— DIRECTIONS —
From the line below containing "green glasses: 5 -> 6" to the final line, print each line exactly as written. No pictures belong in the copy.

Records from a collection:
+ + + +
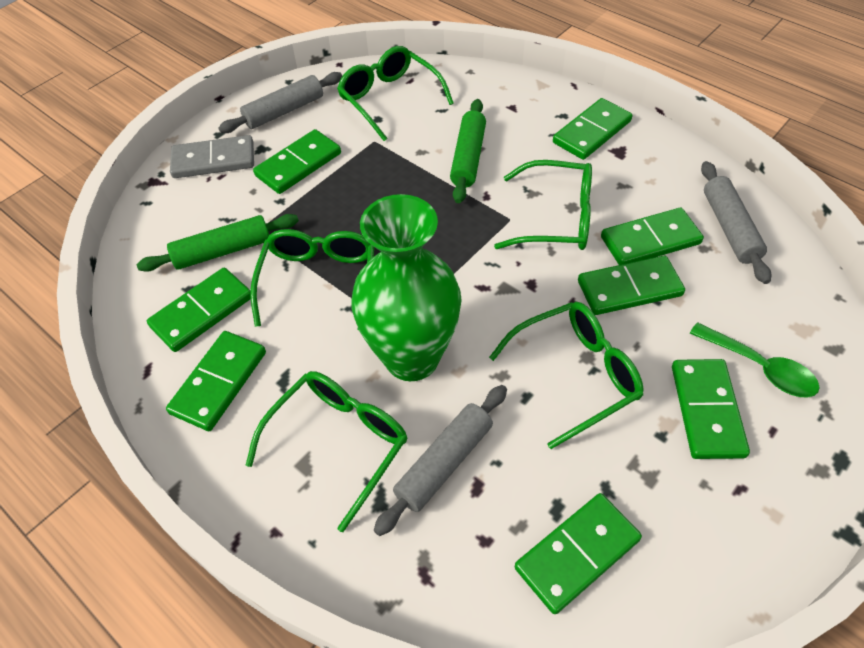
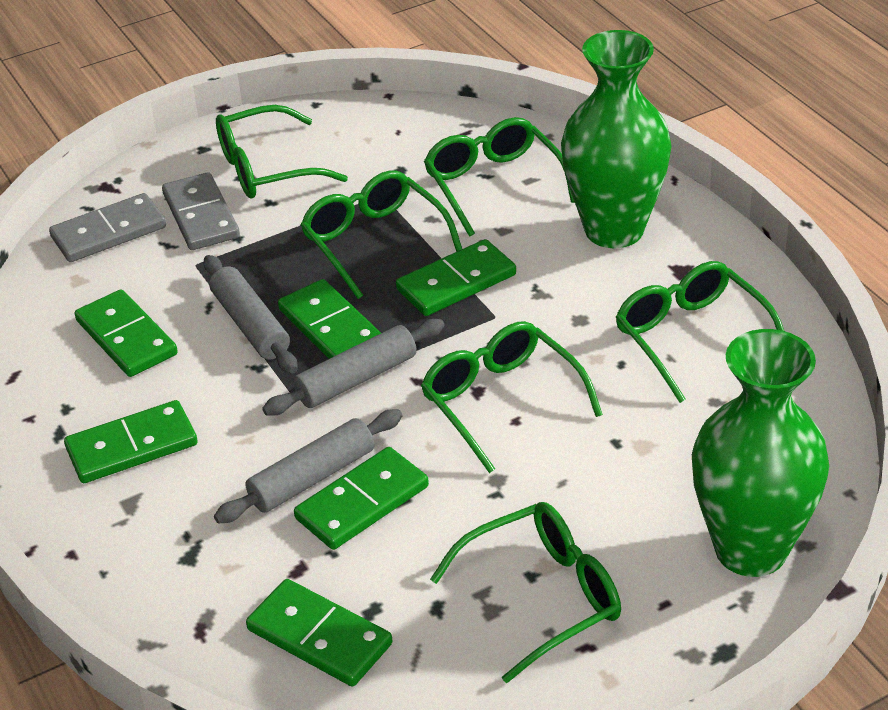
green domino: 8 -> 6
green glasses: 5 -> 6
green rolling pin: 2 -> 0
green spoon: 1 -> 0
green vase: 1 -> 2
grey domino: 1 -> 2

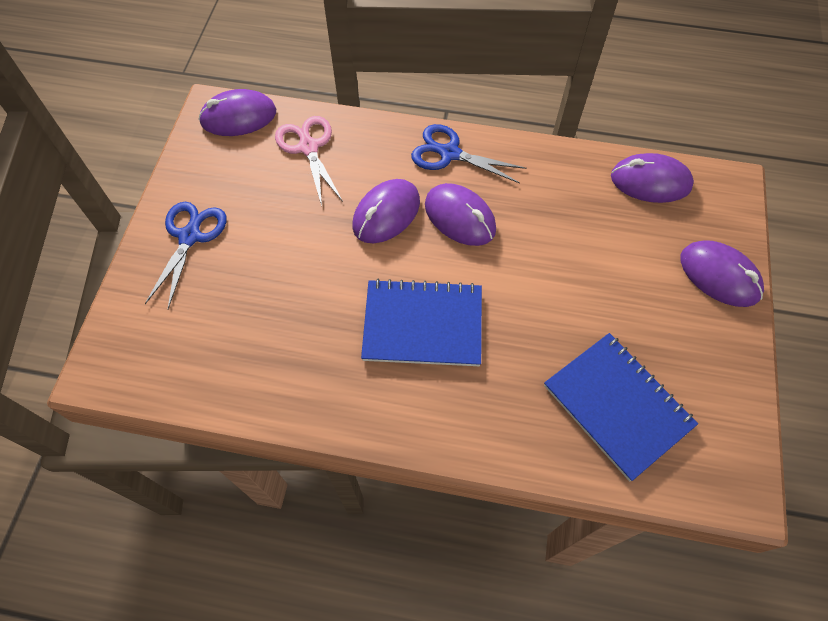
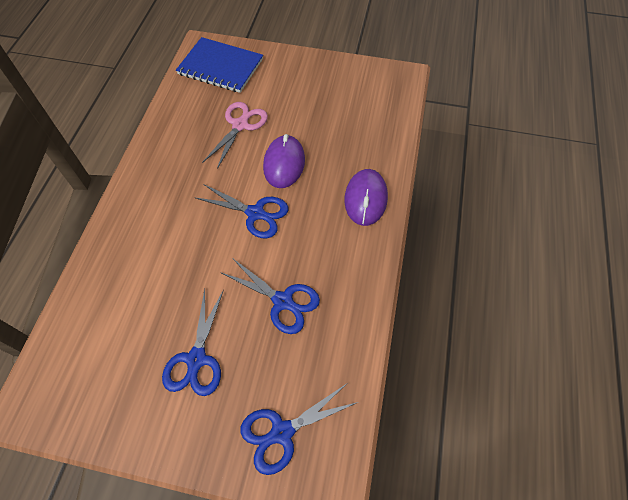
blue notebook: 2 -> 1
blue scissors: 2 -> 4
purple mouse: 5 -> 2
+ + + +
— RESULT OF THIS TASK —
green glasses: 5 -> 6
green rolling pin: 2 -> 0
green spoon: 1 -> 0
green vase: 1 -> 2
grey domino: 1 -> 2

blue notebook: 2 -> 1
blue scissors: 2 -> 4
purple mouse: 5 -> 2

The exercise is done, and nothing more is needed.